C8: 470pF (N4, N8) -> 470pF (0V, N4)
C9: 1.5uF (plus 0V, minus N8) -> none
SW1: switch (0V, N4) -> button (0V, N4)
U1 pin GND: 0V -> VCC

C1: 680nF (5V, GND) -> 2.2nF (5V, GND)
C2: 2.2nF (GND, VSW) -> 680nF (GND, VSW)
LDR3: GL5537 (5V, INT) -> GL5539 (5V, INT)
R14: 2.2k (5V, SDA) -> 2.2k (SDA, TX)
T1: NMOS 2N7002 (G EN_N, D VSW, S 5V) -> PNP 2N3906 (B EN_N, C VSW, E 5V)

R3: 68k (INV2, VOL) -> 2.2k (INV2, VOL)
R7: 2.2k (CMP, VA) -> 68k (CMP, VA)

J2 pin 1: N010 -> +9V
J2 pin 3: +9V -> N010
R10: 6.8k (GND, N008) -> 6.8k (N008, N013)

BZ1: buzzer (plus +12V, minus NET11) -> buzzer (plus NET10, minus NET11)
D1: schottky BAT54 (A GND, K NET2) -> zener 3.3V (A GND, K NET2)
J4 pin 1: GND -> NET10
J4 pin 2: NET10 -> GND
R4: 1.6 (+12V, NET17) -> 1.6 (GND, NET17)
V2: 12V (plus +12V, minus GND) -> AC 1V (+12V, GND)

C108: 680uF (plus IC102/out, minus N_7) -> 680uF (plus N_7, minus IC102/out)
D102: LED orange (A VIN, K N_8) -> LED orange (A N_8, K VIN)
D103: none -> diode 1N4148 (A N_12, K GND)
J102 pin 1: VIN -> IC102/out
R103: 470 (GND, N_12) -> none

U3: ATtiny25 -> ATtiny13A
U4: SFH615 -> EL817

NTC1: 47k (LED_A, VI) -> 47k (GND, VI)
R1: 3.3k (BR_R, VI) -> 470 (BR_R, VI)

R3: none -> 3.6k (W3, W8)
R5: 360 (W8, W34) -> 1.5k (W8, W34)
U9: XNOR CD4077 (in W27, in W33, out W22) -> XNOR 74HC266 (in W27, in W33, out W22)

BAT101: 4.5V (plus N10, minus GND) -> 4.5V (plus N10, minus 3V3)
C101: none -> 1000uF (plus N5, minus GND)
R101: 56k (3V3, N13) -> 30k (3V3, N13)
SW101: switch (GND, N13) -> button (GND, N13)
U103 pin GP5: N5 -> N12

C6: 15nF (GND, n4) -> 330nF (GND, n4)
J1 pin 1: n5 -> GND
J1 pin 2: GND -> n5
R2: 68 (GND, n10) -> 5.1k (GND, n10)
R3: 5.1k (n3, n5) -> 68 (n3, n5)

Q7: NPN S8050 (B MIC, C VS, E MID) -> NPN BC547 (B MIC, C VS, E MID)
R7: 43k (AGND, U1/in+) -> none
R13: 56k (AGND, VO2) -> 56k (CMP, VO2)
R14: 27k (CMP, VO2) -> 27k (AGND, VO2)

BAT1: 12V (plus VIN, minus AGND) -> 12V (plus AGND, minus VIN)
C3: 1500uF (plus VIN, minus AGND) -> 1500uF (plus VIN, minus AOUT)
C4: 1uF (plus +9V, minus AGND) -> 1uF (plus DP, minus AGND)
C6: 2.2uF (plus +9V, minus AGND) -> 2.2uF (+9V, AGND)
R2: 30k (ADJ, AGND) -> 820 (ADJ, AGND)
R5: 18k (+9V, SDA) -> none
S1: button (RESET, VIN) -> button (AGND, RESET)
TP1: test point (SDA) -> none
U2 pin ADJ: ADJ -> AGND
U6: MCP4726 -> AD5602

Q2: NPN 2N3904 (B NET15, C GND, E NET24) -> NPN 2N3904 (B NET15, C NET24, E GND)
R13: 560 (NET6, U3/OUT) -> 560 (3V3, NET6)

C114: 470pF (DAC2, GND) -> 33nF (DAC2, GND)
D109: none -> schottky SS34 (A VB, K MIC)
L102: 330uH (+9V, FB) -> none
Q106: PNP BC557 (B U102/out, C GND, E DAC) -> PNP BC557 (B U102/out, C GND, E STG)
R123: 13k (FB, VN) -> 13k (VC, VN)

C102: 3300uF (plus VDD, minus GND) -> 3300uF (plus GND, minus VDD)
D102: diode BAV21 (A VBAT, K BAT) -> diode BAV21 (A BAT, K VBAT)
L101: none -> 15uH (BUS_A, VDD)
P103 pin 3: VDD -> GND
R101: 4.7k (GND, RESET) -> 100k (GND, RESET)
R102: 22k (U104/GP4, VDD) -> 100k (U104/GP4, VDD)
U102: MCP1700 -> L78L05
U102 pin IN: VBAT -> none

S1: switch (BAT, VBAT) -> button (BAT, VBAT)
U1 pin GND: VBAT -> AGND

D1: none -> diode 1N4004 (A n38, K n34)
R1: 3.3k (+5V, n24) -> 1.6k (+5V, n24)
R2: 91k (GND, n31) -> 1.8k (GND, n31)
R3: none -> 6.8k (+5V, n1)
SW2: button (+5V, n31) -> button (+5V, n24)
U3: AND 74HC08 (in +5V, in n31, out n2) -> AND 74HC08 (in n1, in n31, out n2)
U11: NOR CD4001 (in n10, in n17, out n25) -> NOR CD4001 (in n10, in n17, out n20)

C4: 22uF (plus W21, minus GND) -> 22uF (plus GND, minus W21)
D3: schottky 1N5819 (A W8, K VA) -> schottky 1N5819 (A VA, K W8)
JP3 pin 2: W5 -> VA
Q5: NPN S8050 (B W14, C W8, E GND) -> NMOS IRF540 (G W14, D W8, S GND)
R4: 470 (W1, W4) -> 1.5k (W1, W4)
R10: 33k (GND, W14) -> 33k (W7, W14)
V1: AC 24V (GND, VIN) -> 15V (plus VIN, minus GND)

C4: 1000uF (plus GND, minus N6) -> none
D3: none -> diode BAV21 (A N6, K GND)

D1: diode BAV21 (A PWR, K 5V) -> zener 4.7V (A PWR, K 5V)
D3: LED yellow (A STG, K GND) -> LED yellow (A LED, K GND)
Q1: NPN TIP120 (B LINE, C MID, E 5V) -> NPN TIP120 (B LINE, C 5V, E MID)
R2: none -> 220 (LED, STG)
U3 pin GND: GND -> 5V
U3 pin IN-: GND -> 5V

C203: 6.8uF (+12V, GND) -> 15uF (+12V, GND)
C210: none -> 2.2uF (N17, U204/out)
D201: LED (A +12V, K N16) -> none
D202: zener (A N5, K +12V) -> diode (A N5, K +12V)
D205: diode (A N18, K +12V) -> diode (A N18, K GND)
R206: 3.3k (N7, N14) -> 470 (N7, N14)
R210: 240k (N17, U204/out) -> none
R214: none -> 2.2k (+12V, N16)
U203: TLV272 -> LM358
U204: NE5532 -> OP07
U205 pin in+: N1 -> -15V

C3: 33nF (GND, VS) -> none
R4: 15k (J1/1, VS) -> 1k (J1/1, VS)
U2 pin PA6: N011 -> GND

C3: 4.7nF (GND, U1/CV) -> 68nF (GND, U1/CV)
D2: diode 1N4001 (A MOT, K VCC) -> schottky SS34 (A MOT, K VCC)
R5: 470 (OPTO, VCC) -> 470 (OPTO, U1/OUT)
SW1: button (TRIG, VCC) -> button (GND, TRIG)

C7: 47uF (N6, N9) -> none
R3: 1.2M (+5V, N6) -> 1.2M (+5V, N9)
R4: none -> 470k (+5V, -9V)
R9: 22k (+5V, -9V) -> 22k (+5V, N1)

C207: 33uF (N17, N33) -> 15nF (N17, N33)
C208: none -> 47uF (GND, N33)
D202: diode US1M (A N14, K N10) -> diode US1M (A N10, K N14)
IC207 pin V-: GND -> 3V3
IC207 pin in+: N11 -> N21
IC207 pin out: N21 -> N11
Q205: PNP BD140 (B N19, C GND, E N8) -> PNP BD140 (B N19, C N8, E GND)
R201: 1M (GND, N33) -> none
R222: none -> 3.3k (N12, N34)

_ _ _ _ _ _ _

• **Exercise requirements**: Set down again, word for word, the stretch of records from the line with "U103 pin GP5: N5 -> N12" to the line with "D3: schottky 1N5819", both of those lines included.

• **Answer**:
U103 pin GP5: N5 -> N12

C6: 15nF (GND, n4) -> 330nF (GND, n4)
J1 pin 1: n5 -> GND
J1 pin 2: GND -> n5
R2: 68 (GND, n10) -> 5.1k (GND, n10)
R3: 5.1k (n3, n5) -> 68 (n3, n5)

Q7: NPN S8050 (B MIC, C VS, E MID) -> NPN BC547 (B MIC, C VS, E MID)
R7: 43k (AGND, U1/in+) -> none
R13: 56k (AGND, VO2) -> 56k (CMP, VO2)
R14: 27k (CMP, VO2) -> 27k (AGND, VO2)

BAT1: 12V (plus VIN, minus AGND) -> 12V (plus AGND, minus VIN)
C3: 1500uF (plus VIN, minus AGND) -> 1500uF (plus VIN, minus AOUT)
C4: 1uF (plus +9V, minus AGND) -> 1uF (plus DP, minus AGND)
C6: 2.2uF (plus +9V, minus AGND) -> 2.2uF (+9V, AGND)
R2: 30k (ADJ, AGND) -> 820 (ADJ, AGND)
R5: 18k (+9V, SDA) -> none
S1: button (RESET, VIN) -> button (AGND, RESET)
TP1: test point (SDA) -> none
U2 pin ADJ: ADJ -> AGND
U6: MCP4726 -> AD5602

Q2: NPN 2N3904 (B NET15, C GND, E NET24) -> NPN 2N3904 (B NET15, C NET24, E GND)
R13: 560 (NET6, U3/OUT) -> 560 (3V3, NET6)

C114: 470pF (DAC2, GND) -> 33nF (DAC2, GND)
D109: none -> schottky SS34 (A VB, K MIC)
L102: 330uH (+9V, FB) -> none
Q106: PNP BC557 (B U102/out, C GND, E DAC) -> PNP BC557 (B U102/out, C GND, E STG)
R123: 13k (FB, VN) -> 13k (VC, VN)

C102: 3300uF (plus VDD, minus GND) -> 3300uF (plus GND, minus VDD)
D102: diode BAV21 (A VBAT, K BAT) -> diode BAV21 (A BAT, K VBAT)
L101: none -> 15uH (BUS_A, VDD)
P103 pin 3: VDD -> GND
R101: 4.7k (GND, RESET) -> 100k (GND, RESET)
R102: 22k (U104/GP4, VDD) -> 100k (U104/GP4, VDD)
U102: MCP1700 -> L78L05
U102 pin IN: VBAT -> none

S1: switch (BAT, VBAT) -> button (BAT, VBAT)
U1 pin GND: VBAT -> AGND

D1: none -> diode 1N4004 (A n38, K n34)
R1: 3.3k (+5V, n24) -> 1.6k (+5V, n24)
R2: 91k (GND, n31) -> 1.8k (GND, n31)
R3: none -> 6.8k (+5V, n1)
SW2: button (+5V, n31) -> button (+5V, n24)
U3: AND 74HC08 (in +5V, in n31, out n2) -> AND 74HC08 (in n1, in n31, out n2)
U11: NOR CD4001 (in n10, in n17, out n25) -> NOR CD4001 (in n10, in n17, out n20)

C4: 22uF (plus W21, minus GND) -> 22uF (plus GND, minus W21)
D3: schottky 1N5819 (A W8, K VA) -> schottky 1N5819 (A VA, K W8)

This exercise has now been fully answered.